▶ **Prompt**
In the records below, find the line containing "(584, 50) = (505, 71): none -> black donut" and retype it and every line after it exactly, adding nothing.

Object state comparisons

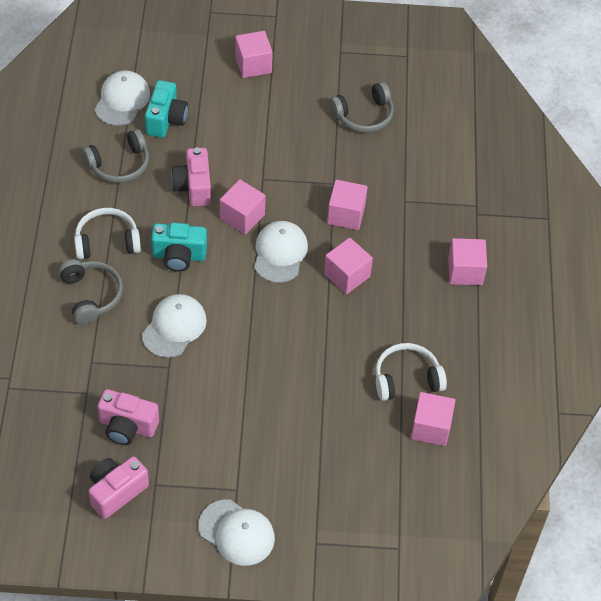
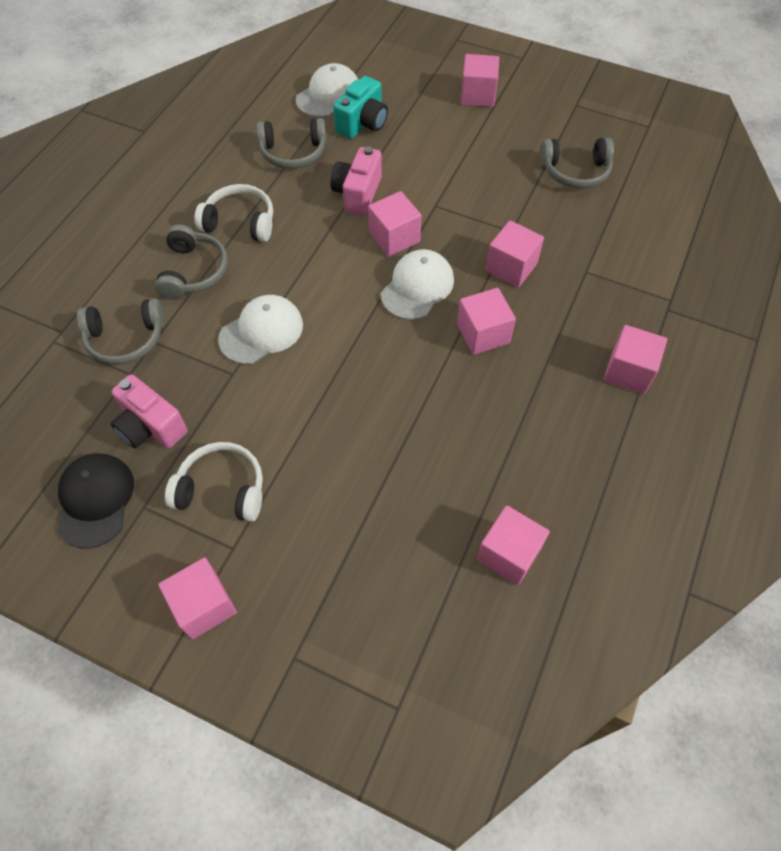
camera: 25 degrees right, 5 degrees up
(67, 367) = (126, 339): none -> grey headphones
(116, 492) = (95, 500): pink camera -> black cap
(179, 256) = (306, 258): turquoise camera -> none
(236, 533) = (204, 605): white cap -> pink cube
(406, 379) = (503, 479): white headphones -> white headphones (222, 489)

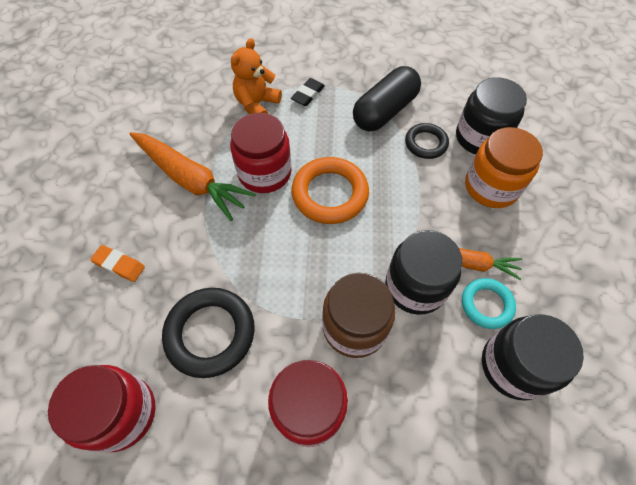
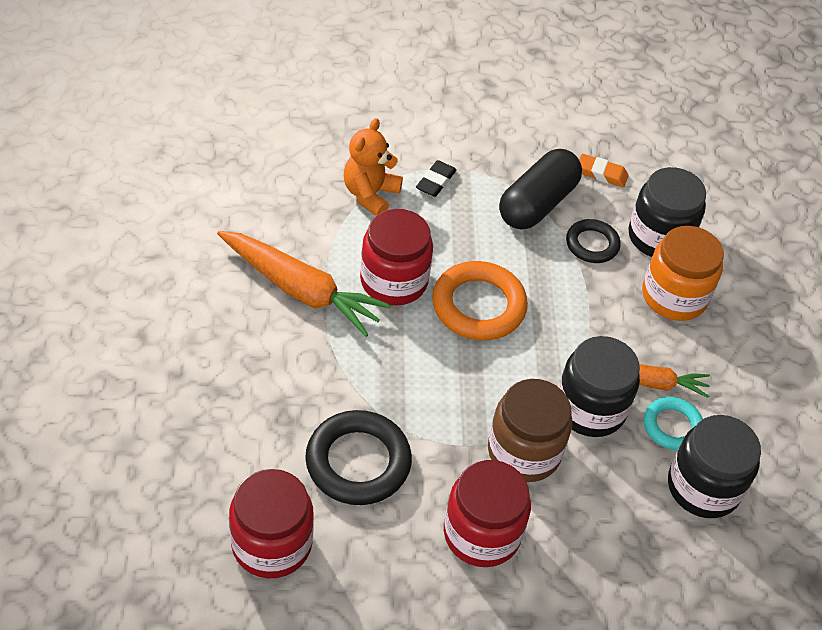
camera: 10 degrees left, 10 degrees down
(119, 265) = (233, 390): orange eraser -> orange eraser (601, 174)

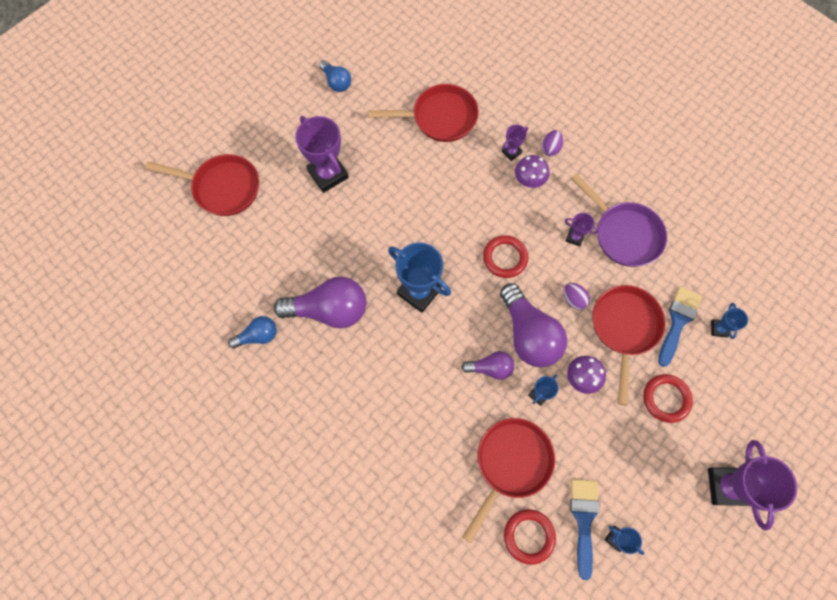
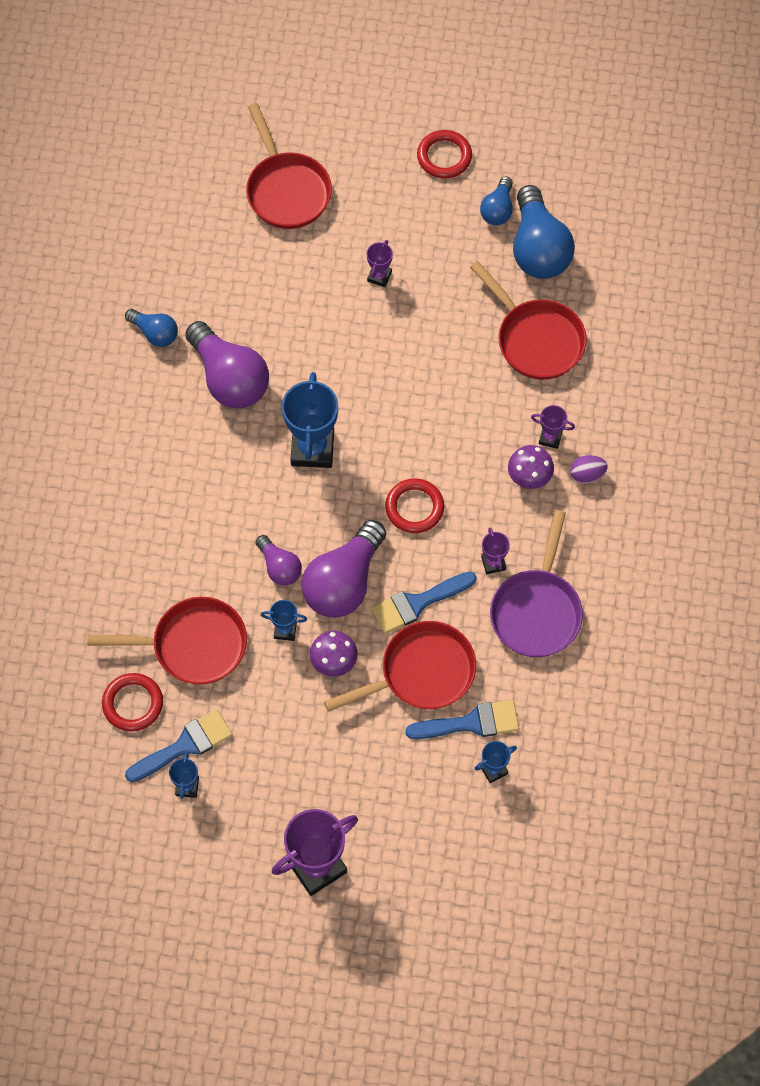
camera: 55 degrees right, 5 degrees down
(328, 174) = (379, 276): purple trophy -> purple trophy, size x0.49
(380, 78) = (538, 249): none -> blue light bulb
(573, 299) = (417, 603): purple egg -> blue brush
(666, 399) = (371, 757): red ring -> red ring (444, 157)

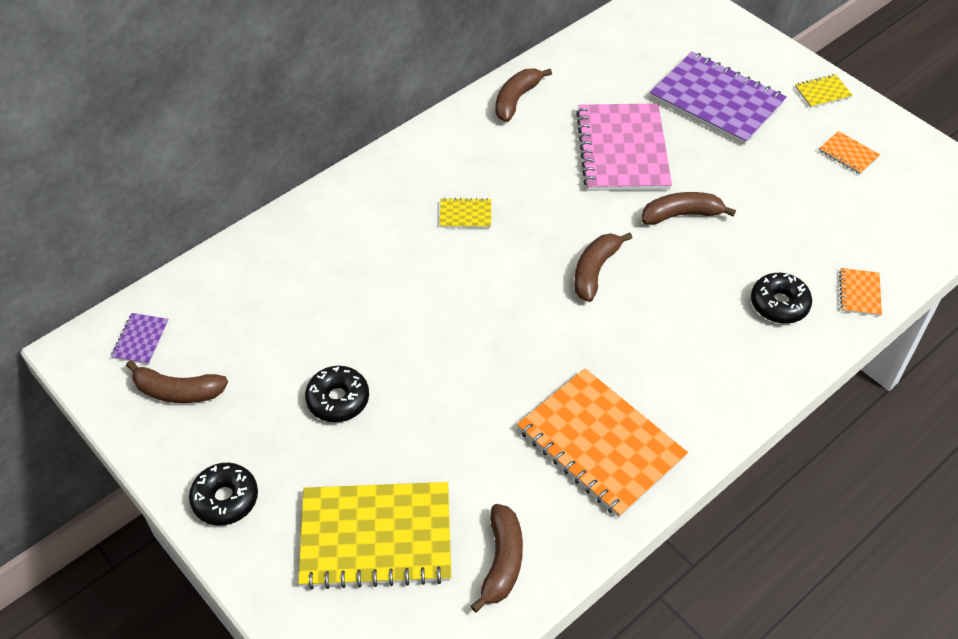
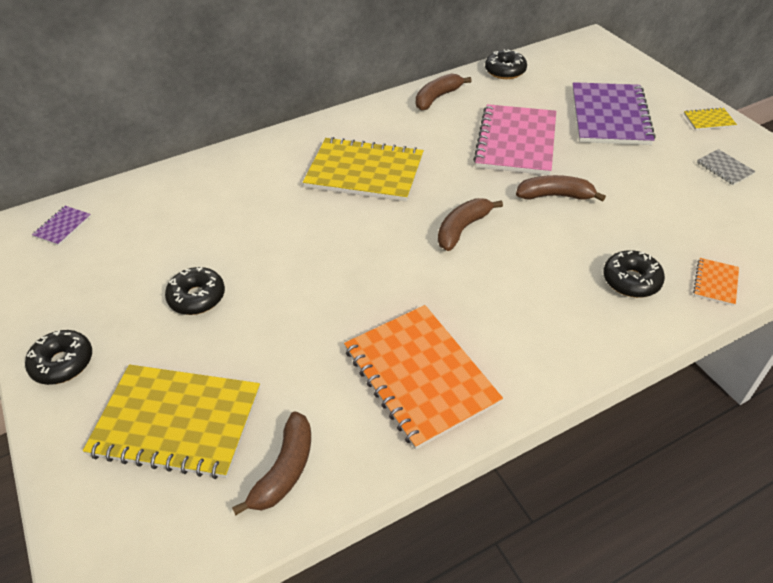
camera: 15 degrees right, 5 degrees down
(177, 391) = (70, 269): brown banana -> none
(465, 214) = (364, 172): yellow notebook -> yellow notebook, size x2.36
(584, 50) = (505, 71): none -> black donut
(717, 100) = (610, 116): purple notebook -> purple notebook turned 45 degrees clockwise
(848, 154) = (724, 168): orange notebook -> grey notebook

▶ **Problem solution**
(584, 50) = (505, 71): none -> black donut
(717, 100) = (610, 116): purple notebook -> purple notebook turned 45 degrees clockwise
(848, 154) = (724, 168): orange notebook -> grey notebook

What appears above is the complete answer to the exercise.